***** DATA SUPPLIED

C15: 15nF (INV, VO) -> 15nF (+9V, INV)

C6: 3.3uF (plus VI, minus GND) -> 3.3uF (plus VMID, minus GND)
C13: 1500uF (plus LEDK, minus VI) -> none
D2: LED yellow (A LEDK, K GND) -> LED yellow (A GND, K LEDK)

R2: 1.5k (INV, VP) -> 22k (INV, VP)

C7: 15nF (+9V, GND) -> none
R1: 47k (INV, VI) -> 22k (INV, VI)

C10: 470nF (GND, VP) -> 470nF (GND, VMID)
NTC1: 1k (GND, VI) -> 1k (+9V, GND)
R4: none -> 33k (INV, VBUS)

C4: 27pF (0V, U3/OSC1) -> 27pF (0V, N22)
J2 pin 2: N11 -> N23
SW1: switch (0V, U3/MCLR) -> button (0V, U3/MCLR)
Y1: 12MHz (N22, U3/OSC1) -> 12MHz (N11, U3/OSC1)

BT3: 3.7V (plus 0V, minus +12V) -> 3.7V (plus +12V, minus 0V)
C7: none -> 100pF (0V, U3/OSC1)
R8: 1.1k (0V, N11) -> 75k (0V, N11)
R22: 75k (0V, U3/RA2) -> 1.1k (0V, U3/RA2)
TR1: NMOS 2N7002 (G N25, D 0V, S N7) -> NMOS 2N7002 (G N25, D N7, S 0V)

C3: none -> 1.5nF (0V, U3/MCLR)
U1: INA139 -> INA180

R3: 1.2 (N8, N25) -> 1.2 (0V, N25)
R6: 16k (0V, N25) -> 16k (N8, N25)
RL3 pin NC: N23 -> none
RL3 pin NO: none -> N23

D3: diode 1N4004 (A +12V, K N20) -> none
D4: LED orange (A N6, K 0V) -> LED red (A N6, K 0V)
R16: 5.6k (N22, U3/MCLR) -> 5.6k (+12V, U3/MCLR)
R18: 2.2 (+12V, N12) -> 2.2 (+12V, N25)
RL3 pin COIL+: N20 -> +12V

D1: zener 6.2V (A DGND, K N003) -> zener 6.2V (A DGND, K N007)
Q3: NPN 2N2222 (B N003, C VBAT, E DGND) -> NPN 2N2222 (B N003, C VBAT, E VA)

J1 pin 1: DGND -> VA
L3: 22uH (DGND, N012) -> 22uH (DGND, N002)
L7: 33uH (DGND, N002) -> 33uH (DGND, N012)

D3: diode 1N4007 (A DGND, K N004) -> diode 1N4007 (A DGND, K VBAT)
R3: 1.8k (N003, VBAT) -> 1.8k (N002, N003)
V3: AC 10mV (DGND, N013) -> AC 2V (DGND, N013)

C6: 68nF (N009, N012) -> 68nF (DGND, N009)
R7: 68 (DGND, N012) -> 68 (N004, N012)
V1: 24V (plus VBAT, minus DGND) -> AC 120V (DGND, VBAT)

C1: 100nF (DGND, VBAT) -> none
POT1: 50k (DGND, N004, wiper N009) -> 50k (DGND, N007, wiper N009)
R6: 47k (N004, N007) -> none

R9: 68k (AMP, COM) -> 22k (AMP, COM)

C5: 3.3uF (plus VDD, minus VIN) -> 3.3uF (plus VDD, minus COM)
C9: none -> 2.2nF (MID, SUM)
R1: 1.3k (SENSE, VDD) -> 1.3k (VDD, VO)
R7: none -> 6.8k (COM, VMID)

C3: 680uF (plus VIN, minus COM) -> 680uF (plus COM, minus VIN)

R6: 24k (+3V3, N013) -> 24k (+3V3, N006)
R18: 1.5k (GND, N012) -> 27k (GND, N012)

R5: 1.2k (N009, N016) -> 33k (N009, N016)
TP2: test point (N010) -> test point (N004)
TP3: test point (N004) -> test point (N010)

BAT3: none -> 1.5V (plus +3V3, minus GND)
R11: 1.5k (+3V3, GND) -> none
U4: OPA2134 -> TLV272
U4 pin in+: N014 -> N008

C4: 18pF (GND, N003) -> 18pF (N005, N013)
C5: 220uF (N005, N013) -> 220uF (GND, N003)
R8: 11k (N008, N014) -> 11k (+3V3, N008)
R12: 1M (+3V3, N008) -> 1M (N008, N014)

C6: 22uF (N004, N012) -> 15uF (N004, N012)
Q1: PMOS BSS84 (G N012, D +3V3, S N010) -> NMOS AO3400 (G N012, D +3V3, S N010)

**********

- WHAT YOU SHOULD DO -
The full set of records above must be reproduced exactly in the reply.

- OUTPUT BELOW -
C15: 15nF (INV, VO) -> 15nF (+9V, INV)

C6: 3.3uF (plus VI, minus GND) -> 3.3uF (plus VMID, minus GND)
C13: 1500uF (plus LEDK, minus VI) -> none
D2: LED yellow (A LEDK, K GND) -> LED yellow (A GND, K LEDK)

R2: 1.5k (INV, VP) -> 22k (INV, VP)

C7: 15nF (+9V, GND) -> none
R1: 47k (INV, VI) -> 22k (INV, VI)

C10: 470nF (GND, VP) -> 470nF (GND, VMID)
NTC1: 1k (GND, VI) -> 1k (+9V, GND)
R4: none -> 33k (INV, VBUS)

C4: 27pF (0V, U3/OSC1) -> 27pF (0V, N22)
J2 pin 2: N11 -> N23
SW1: switch (0V, U3/MCLR) -> button (0V, U3/MCLR)
Y1: 12MHz (N22, U3/OSC1) -> 12MHz (N11, U3/OSC1)

BT3: 3.7V (plus 0V, minus +12V) -> 3.7V (plus +12V, minus 0V)
C7: none -> 100pF (0V, U3/OSC1)
R8: 1.1k (0V, N11) -> 75k (0V, N11)
R22: 75k (0V, U3/RA2) -> 1.1k (0V, U3/RA2)
TR1: NMOS 2N7002 (G N25, D 0V, S N7) -> NMOS 2N7002 (G N25, D N7, S 0V)

C3: none -> 1.5nF (0V, U3/MCLR)
U1: INA139 -> INA180

R3: 1.2 (N8, N25) -> 1.2 (0V, N25)
R6: 16k (0V, N25) -> 16k (N8, N25)
RL3 pin NC: N23 -> none
RL3 pin NO: none -> N23

D3: diode 1N4004 (A +12V, K N20) -> none
D4: LED orange (A N6, K 0V) -> LED red (A N6, K 0V)
R16: 5.6k (N22, U3/MCLR) -> 5.6k (+12V, U3/MCLR)
R18: 2.2 (+12V, N12) -> 2.2 (+12V, N25)
RL3 pin COIL+: N20 -> +12V

D1: zener 6.2V (A DGND, K N003) -> zener 6.2V (A DGND, K N007)
Q3: NPN 2N2222 (B N003, C VBAT, E DGND) -> NPN 2N2222 (B N003, C VBAT, E VA)

J1 pin 1: DGND -> VA
L3: 22uH (DGND, N012) -> 22uH (DGND, N002)
L7: 33uH (DGND, N002) -> 33uH (DGND, N012)

D3: diode 1N4007 (A DGND, K N004) -> diode 1N4007 (A DGND, K VBAT)
R3: 1.8k (N003, VBAT) -> 1.8k (N002, N003)
V3: AC 10mV (DGND, N013) -> AC 2V (DGND, N013)

C6: 68nF (N009, N012) -> 68nF (DGND, N009)
R7: 68 (DGND, N012) -> 68 (N004, N012)
V1: 24V (plus VBAT, minus DGND) -> AC 120V (DGND, VBAT)

C1: 100nF (DGND, VBAT) -> none
POT1: 50k (DGND, N004, wiper N009) -> 50k (DGND, N007, wiper N009)
R6: 47k (N004, N007) -> none

R9: 68k (AMP, COM) -> 22k (AMP, COM)

C5: 3.3uF (plus VDD, minus VIN) -> 3.3uF (plus VDD, minus COM)
C9: none -> 2.2nF (MID, SUM)
R1: 1.3k (SENSE, VDD) -> 1.3k (VDD, VO)
R7: none -> 6.8k (COM, VMID)

C3: 680uF (plus VIN, minus COM) -> 680uF (plus COM, minus VIN)

R6: 24k (+3V3, N013) -> 24k (+3V3, N006)
R18: 1.5k (GND, N012) -> 27k (GND, N012)

R5: 1.2k (N009, N016) -> 33k (N009, N016)
TP2: test point (N010) -> test point (N004)
TP3: test point (N004) -> test point (N010)

BAT3: none -> 1.5V (plus +3V3, minus GND)
R11: 1.5k (+3V3, GND) -> none
U4: OPA2134 -> TLV272
U4 pin in+: N014 -> N008

C4: 18pF (GND, N003) -> 18pF (N005, N013)
C5: 220uF (N005, N013) -> 220uF (GND, N003)
R8: 11k (N008, N014) -> 11k (+3V3, N008)
R12: 1M (+3V3, N008) -> 1M (N008, N014)

C6: 22uF (N004, N012) -> 15uF (N004, N012)
Q1: PMOS BSS84 (G N012, D +3V3, S N010) -> NMOS AO3400 (G N012, D +3V3, S N010)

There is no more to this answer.